YOUR GOAL
Reproduce the records word for word, from the first line to the line containing "The doniczka/żółty moved".

*** Opening of DATA EXTRACTS ***

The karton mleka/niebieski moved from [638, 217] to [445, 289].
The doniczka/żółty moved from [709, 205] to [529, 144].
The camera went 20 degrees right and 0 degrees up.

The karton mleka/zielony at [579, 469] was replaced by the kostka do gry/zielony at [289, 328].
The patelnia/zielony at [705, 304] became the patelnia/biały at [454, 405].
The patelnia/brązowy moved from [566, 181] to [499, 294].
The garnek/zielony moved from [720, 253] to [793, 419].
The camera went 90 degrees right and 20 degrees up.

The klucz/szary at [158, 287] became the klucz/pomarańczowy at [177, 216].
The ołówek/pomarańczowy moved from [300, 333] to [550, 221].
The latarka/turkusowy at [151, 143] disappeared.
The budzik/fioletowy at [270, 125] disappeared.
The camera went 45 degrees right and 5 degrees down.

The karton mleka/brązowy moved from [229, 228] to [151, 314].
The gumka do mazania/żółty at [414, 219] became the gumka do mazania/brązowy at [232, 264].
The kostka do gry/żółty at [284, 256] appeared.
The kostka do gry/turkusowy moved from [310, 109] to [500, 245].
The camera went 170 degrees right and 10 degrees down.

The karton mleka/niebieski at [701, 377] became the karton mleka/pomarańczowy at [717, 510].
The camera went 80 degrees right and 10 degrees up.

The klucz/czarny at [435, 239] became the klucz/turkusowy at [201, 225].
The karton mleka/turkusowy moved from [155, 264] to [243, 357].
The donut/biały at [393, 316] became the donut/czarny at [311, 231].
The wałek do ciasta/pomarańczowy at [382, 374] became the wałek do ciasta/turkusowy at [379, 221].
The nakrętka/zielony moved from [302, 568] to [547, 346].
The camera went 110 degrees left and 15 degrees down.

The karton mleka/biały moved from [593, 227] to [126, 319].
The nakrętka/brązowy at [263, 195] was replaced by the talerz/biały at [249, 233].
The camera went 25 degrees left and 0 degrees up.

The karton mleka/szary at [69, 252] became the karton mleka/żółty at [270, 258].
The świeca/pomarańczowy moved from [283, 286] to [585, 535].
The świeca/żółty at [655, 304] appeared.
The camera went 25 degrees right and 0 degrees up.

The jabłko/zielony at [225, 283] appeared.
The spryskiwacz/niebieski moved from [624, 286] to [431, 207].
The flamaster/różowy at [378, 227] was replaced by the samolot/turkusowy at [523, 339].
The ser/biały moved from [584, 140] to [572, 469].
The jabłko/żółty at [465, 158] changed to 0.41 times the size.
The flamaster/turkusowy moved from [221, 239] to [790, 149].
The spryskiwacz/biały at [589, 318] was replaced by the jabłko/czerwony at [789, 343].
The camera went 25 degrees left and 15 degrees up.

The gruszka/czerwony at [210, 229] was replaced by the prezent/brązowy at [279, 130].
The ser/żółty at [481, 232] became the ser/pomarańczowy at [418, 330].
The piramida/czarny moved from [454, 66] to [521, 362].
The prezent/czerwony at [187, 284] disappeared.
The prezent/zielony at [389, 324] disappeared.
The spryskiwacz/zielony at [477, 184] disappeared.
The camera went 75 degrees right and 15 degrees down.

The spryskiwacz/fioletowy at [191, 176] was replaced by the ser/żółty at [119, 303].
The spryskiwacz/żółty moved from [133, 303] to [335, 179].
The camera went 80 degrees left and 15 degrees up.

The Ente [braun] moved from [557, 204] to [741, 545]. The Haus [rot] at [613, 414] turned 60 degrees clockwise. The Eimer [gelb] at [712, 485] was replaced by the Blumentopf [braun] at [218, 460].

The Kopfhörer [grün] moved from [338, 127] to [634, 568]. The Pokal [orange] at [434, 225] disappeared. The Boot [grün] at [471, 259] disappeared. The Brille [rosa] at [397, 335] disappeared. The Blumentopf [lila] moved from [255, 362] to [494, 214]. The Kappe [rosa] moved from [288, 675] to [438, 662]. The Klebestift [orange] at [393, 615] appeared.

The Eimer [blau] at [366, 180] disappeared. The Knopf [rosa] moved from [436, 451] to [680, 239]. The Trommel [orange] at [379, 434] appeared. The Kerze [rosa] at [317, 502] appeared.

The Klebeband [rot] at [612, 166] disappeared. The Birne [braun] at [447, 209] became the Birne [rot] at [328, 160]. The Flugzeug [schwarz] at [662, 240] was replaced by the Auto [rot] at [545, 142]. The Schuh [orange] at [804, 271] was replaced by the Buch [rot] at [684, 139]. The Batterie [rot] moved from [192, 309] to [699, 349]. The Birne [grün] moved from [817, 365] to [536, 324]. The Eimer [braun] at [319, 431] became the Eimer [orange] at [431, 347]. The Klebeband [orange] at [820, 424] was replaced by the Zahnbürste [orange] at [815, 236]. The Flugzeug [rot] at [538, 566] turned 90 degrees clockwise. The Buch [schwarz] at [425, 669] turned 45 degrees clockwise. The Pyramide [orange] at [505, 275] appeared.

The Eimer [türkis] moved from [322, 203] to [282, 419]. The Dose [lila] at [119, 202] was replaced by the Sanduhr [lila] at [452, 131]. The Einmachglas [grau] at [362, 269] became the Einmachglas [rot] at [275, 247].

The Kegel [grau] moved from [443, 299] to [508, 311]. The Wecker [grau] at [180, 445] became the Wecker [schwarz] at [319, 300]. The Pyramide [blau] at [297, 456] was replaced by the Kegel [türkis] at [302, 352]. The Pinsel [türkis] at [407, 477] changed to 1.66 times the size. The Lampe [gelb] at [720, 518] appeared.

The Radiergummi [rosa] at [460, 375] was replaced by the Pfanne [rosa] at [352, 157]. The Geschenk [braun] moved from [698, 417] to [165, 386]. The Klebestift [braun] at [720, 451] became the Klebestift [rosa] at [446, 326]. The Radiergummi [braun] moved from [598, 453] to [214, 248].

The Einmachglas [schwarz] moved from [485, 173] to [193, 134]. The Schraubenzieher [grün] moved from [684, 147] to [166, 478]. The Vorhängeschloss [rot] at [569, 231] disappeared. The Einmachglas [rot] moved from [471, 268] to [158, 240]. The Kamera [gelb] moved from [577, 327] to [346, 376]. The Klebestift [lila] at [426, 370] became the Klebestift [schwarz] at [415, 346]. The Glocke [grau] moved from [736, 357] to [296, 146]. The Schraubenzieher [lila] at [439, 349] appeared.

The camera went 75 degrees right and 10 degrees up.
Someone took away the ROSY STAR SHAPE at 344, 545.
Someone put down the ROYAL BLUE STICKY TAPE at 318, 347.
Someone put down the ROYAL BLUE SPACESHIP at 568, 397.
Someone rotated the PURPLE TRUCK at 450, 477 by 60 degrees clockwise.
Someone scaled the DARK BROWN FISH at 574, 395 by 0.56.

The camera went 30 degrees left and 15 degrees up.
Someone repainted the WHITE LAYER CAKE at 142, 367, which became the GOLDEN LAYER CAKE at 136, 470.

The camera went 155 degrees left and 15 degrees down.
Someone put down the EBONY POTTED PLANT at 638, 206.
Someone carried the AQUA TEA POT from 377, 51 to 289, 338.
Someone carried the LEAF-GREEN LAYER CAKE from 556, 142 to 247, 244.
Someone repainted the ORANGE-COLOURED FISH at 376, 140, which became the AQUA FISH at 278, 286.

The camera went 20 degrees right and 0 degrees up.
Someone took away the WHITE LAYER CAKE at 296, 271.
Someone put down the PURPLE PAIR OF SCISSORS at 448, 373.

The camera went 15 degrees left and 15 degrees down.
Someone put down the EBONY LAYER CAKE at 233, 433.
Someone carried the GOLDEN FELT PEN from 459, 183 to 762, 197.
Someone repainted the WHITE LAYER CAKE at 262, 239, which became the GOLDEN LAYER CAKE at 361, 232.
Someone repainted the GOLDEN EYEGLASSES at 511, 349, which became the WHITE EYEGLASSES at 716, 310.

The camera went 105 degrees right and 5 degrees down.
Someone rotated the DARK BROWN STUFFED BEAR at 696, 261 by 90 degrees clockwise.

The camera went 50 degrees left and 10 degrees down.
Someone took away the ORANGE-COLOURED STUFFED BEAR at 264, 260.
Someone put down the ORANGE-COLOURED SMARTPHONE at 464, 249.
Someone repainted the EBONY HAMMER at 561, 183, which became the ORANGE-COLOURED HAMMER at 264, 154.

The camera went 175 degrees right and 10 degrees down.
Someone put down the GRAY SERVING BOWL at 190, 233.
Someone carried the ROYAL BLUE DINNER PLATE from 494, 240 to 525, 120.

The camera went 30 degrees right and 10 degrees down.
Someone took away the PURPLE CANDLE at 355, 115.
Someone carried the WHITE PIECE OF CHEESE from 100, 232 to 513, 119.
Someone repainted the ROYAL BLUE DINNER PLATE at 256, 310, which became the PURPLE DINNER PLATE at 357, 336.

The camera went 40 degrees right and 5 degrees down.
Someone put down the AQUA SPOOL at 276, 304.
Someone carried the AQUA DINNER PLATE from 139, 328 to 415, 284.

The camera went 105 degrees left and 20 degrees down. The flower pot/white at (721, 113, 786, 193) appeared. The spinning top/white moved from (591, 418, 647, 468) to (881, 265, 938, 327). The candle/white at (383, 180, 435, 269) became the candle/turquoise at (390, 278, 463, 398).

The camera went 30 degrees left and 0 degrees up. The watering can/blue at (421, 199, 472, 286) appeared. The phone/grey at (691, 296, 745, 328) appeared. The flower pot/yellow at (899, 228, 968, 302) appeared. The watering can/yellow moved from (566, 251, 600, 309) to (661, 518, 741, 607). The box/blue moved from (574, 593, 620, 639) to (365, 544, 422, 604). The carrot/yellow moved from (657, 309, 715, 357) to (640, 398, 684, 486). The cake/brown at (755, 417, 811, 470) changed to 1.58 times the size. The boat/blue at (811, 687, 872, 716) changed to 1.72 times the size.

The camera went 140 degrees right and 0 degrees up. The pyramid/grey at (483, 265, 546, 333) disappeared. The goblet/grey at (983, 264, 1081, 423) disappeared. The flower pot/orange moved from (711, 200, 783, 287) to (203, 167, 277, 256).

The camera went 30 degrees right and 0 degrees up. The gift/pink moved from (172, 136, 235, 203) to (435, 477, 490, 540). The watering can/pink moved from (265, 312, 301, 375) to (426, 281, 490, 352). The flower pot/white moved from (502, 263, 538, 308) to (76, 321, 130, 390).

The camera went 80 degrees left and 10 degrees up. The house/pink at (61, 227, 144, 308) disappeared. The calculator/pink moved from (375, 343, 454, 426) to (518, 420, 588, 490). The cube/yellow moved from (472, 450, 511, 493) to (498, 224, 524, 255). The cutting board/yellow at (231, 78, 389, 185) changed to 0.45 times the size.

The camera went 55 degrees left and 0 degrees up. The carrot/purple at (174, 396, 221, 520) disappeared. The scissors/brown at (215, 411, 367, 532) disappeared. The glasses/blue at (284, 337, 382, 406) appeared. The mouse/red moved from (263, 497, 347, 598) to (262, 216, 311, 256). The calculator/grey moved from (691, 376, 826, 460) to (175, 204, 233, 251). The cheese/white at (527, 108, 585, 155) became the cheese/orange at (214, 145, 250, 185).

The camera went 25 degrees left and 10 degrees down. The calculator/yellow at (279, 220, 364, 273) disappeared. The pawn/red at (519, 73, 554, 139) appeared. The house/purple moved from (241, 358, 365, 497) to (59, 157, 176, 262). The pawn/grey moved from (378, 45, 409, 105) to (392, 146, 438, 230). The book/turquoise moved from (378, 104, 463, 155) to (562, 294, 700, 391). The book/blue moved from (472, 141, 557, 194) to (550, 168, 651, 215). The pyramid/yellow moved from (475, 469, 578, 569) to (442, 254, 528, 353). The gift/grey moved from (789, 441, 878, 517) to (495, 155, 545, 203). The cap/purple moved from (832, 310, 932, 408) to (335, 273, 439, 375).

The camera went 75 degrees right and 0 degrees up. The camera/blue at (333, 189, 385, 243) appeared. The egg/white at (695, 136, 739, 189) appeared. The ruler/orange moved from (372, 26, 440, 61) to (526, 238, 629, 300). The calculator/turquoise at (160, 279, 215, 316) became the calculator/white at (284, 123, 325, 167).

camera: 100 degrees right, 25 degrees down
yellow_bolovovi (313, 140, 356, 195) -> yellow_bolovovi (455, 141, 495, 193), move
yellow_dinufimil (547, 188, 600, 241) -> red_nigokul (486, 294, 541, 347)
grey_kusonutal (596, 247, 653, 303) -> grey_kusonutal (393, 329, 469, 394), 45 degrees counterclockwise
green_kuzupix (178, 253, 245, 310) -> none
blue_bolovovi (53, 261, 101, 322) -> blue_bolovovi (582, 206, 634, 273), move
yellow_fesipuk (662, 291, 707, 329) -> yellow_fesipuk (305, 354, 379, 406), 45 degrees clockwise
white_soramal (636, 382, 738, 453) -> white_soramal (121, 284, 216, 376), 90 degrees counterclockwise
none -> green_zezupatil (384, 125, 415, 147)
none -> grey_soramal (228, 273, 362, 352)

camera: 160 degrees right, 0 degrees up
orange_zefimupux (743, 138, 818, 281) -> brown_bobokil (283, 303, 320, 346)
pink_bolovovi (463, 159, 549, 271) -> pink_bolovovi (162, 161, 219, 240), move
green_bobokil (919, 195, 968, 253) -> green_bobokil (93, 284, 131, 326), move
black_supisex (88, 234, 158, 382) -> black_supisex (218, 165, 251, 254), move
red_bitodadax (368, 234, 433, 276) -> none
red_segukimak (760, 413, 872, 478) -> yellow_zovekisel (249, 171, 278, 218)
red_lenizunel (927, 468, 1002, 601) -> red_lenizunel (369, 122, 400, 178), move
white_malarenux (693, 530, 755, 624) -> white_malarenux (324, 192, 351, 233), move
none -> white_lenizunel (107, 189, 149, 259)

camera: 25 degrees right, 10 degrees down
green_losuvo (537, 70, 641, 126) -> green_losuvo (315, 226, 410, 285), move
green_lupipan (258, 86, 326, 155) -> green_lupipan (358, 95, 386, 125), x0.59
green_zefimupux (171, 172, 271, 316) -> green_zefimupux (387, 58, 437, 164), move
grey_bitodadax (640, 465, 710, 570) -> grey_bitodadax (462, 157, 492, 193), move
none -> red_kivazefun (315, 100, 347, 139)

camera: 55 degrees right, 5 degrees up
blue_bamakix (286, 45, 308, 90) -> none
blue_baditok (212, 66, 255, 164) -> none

*** Close of DATA EXTRACTS ***

EXERCISE ANSWER
The karton mleka/niebieski moved from [638, 217] to [445, 289].
The doniczka/żółty moved from [709, 205] to [529, 144].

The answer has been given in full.